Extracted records
++++
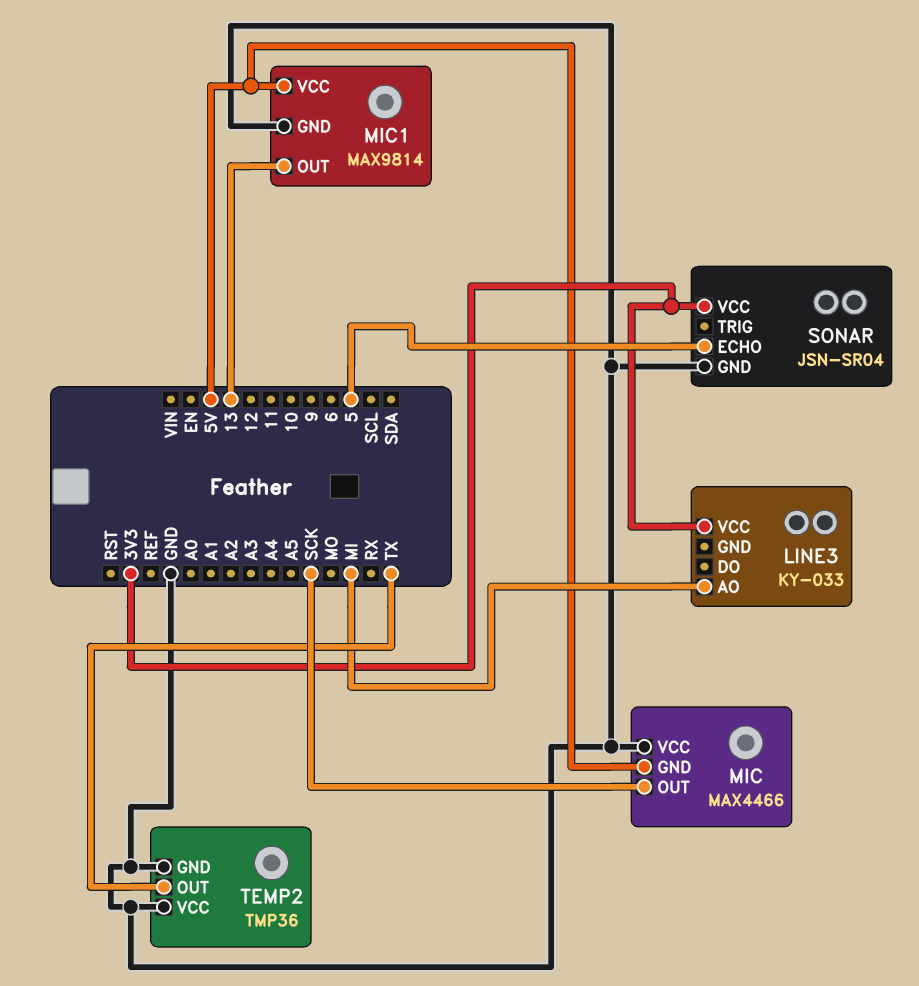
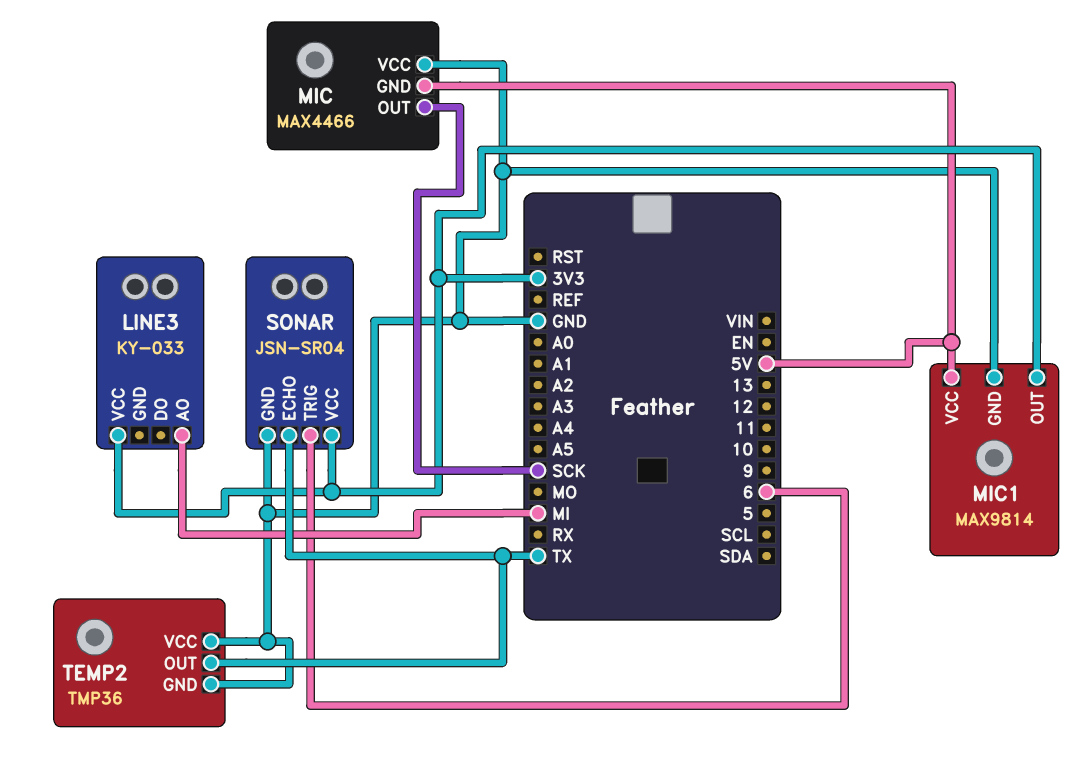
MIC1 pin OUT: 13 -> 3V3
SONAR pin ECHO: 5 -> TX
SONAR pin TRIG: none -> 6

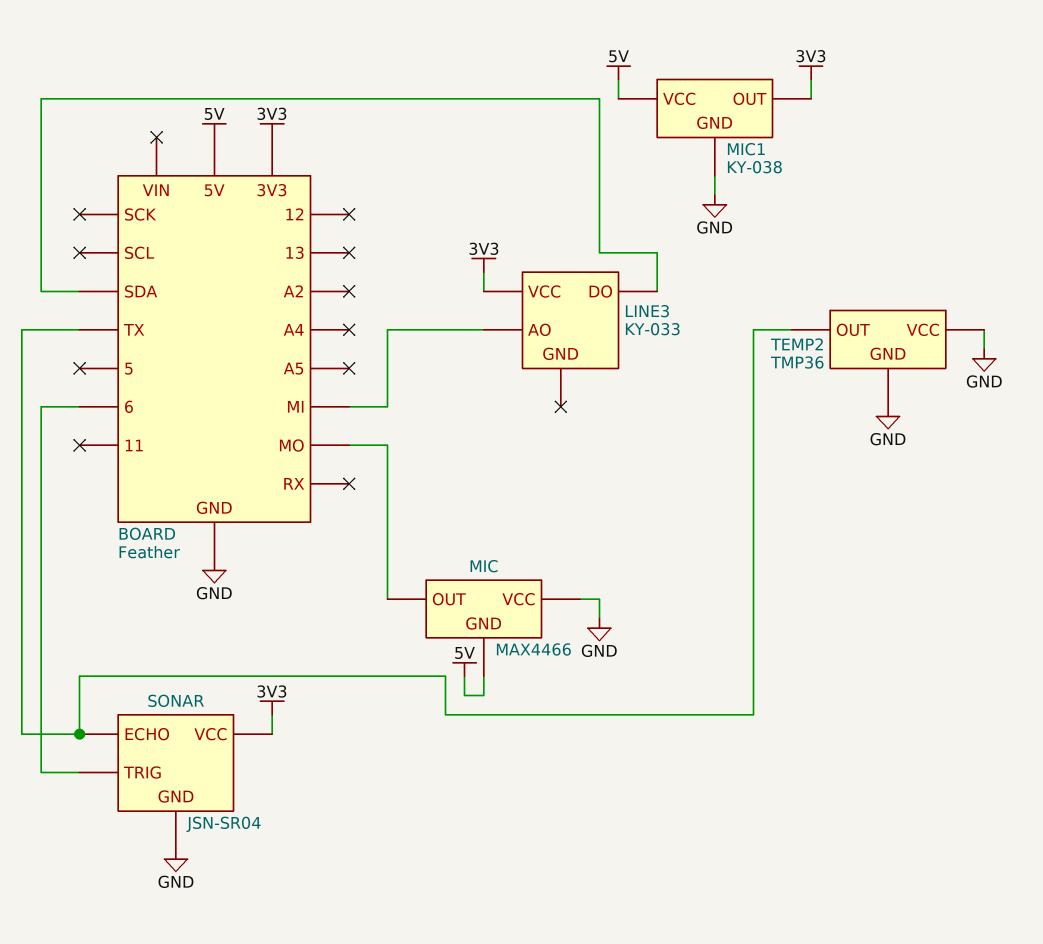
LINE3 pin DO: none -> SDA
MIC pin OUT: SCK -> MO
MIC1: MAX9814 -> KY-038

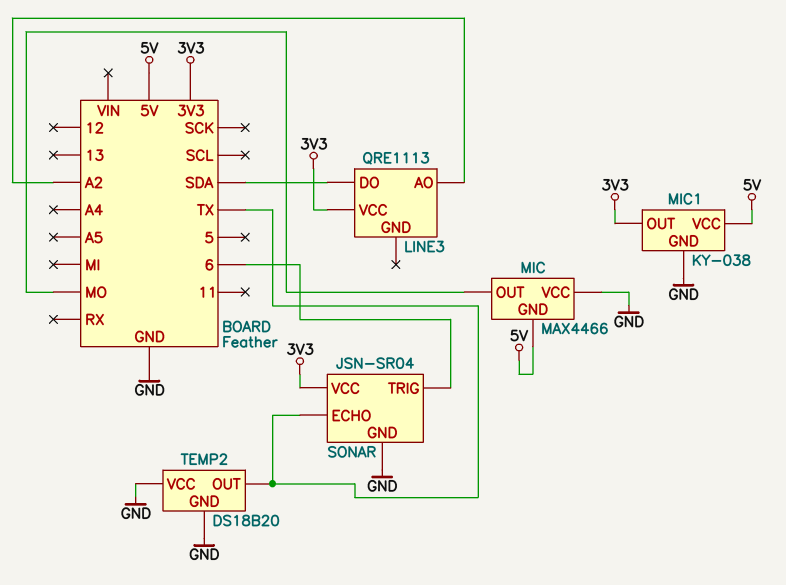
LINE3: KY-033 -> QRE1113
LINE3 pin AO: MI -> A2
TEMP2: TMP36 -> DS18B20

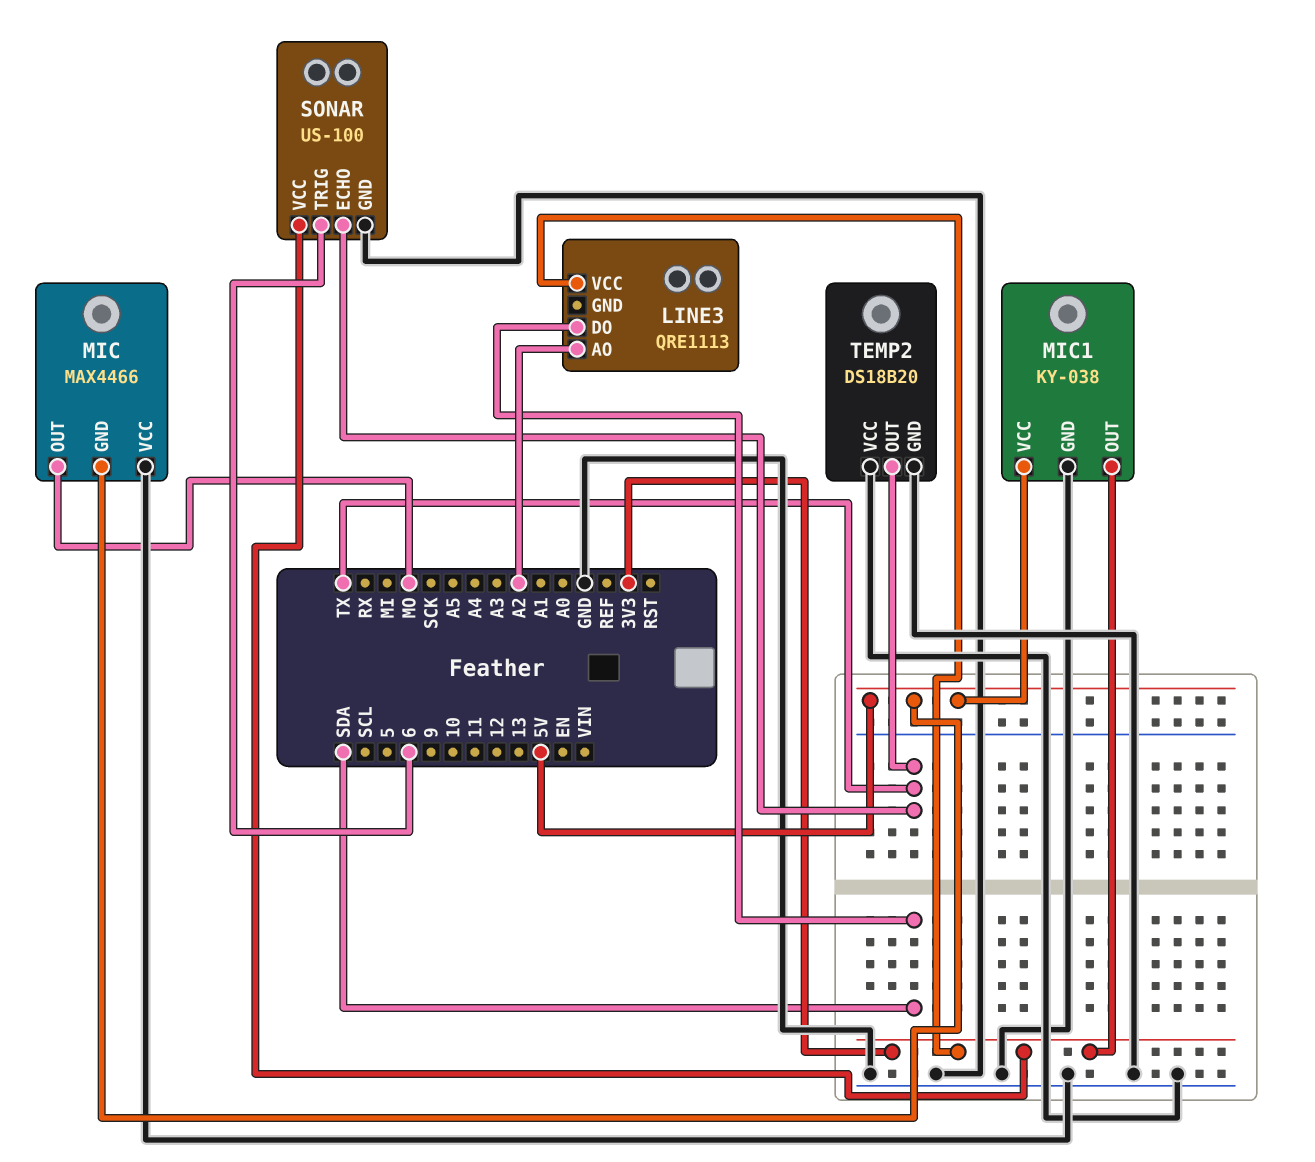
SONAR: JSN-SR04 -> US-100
++++
### Brief
Set the pictures aside and repeat only the lines from the one containing "MIC pin OUT: SCK -> MO" through the last line of the entries above, exactly as they stand.

### Your response
MIC pin OUT: SCK -> MO
MIC1: MAX9814 -> KY-038

LINE3: KY-033 -> QRE1113
LINE3 pin AO: MI -> A2
TEMP2: TMP36 -> DS18B20

SONAR: JSN-SR04 -> US-100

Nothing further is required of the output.